Each line from the one that contains "orange brick C7 level" through the last line of the listing below is to be returned exactly as it stands, and nothing else.
· · · ·
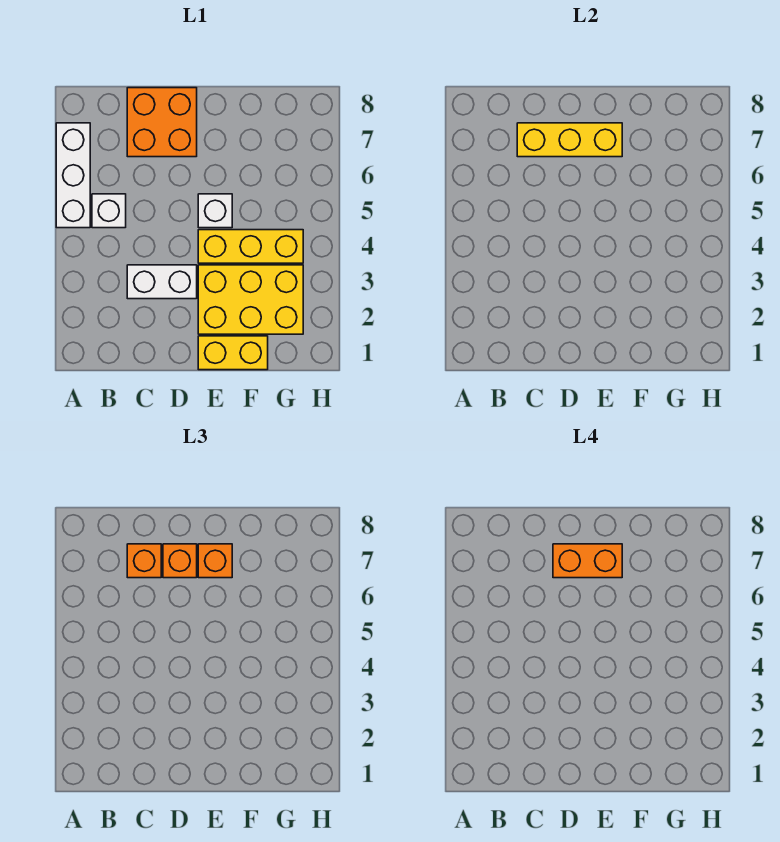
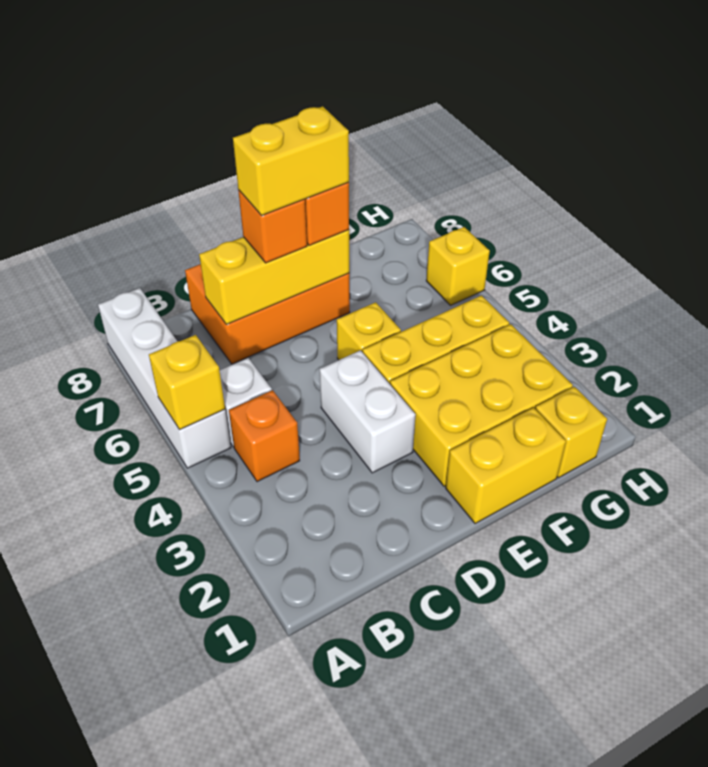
white brick A5:A7 level 1 -> white brick A5:A8 level 1
none -> yellow brick A5 level 2
white brick C3:D3 level 1 -> white brick D3:D4 level 1
orange brick C7:D8 level 1 -> orange brick C7:E8 level 1
orange brick C7 level 3 -> orange brick B4 level 1
orange brick D7:E7 level 4 -> yellow brick D7:E7 level 4
white brick E5 level 1 -> yellow brick E5 level 1
none -> yellow brick G1 level 1
none -> yellow brick H6 level 1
· · · ·
• Response box
orange brick C7 level 3 -> orange brick B4 level 1
orange brick D7:E7 level 4 -> yellow brick D7:E7 level 4
white brick E5 level 1 -> yellow brick E5 level 1
none -> yellow brick G1 level 1
none -> yellow brick H6 level 1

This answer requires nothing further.